Scene image comparisons
****************
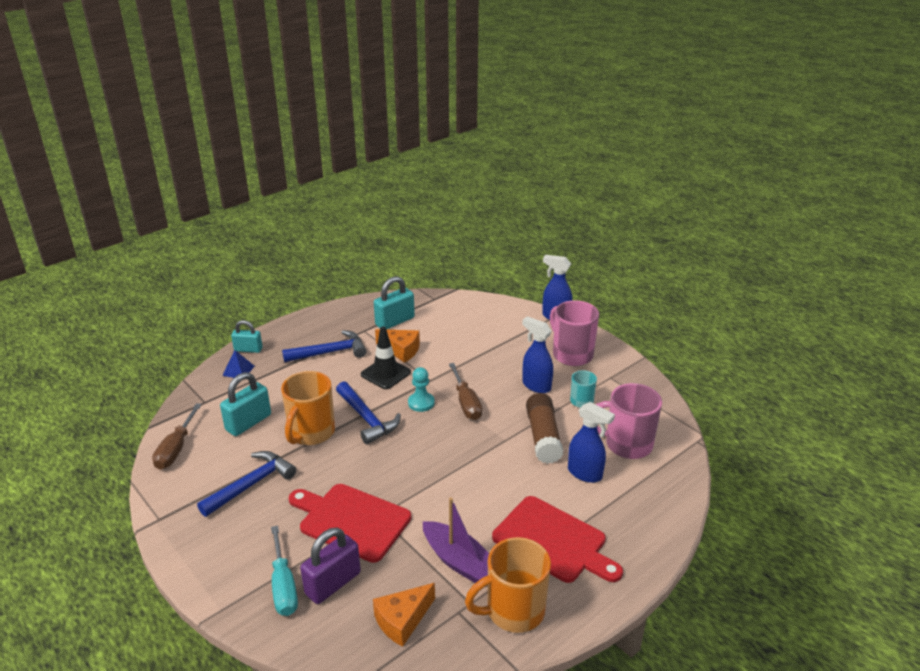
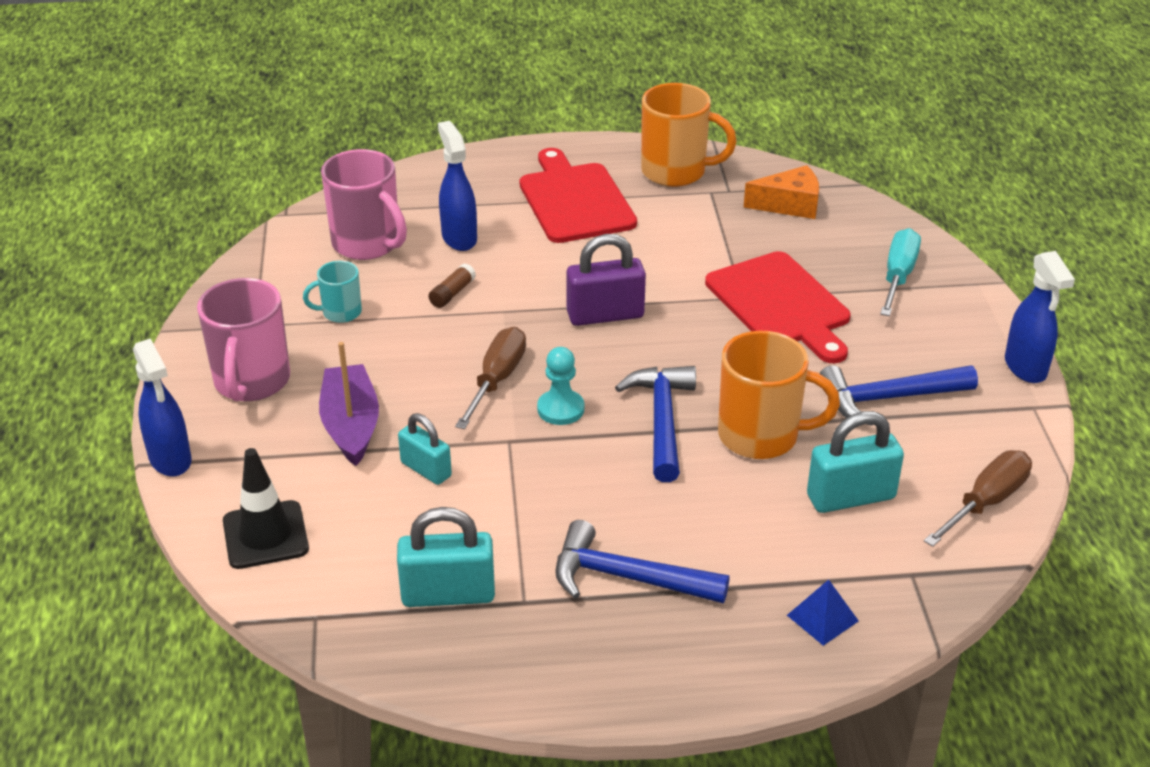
camera: 145 degrees left, 5 degrees up
(248, 349) = (779, 665): turquoise padlock -> turquoise padlock (426, 469)
(311, 433) = (761, 436): orange mug -> orange mug turned 45 degrees clockwise
(333, 583) = (841, 258): purple padlock -> purple padlock (605, 315)
(385, 373) = (568, 485): black traffic cone -> black traffic cone (265, 535)
(401, 350) = (500, 519): orange cheese -> none
(458, 561) = (690, 224): purple boat -> purple boat (351, 425)
(536, 385) = (370, 359): blue spray bottle -> blue spray bottle (1025, 368)
(543, 437) = (452, 293): brown glue stick -> brown glue stick, size x0.47

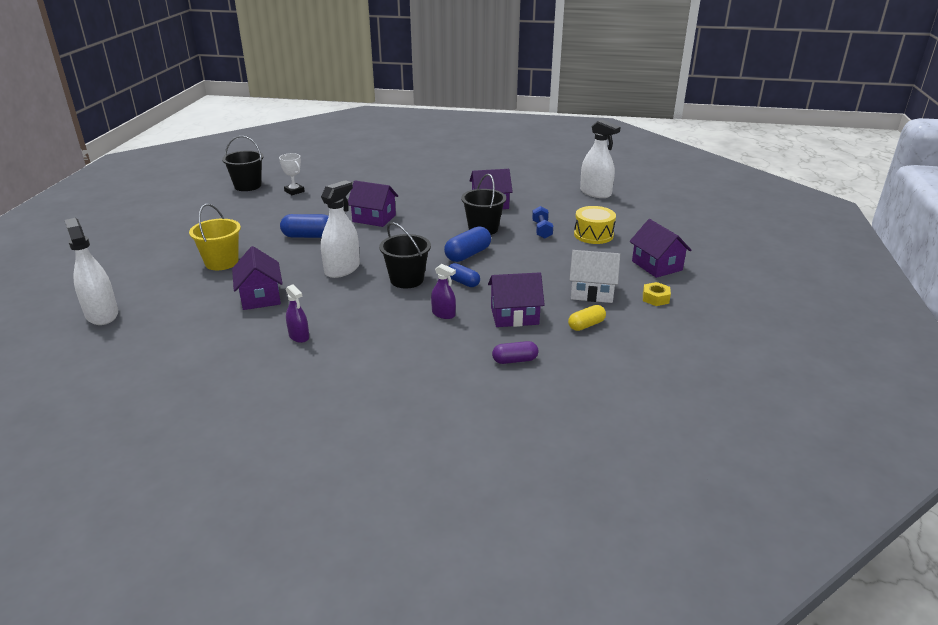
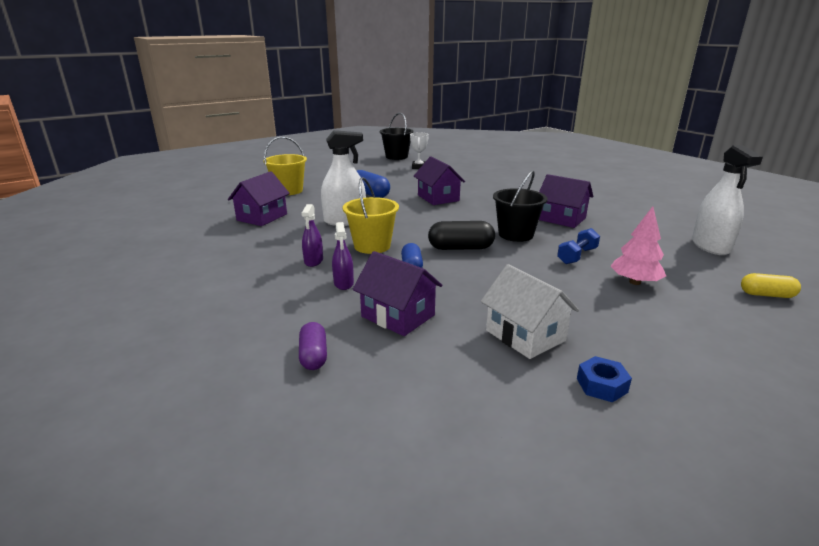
camera: 45 degrees right, 5 degrees down
(102, 314) = (177, 194): white spray bottle -> none
(299, 336) = (224, 250): purple spray bottle -> purple spray bottle (313, 261)
(407, 280) = (372, 246): black bucket -> yellow bucket
(468, 254) = (460, 248): blue capsule -> black capsule
(515, 360) = (314, 356): purple capsule -> purple capsule turned 45 degrees clockwise
(586, 325) = (452, 365): yellow capsule -> yellow capsule (766, 295)
(593, 235) = (635, 282): yellow drum -> pink tree
(655, 298) = (601, 385): yellow nut -> blue nut
(657, 265) = (672, 349): purple house -> none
****************
__WORK TO BE COMPLETED__: Give back the line containing "(593, 235) = (635, 282): yellow" and all the lines after it through the end of the records, unchanged.

__ANSWER FOR THIS EXERCISE__:
(593, 235) = (635, 282): yellow drum -> pink tree
(655, 298) = (601, 385): yellow nut -> blue nut
(657, 265) = (672, 349): purple house -> none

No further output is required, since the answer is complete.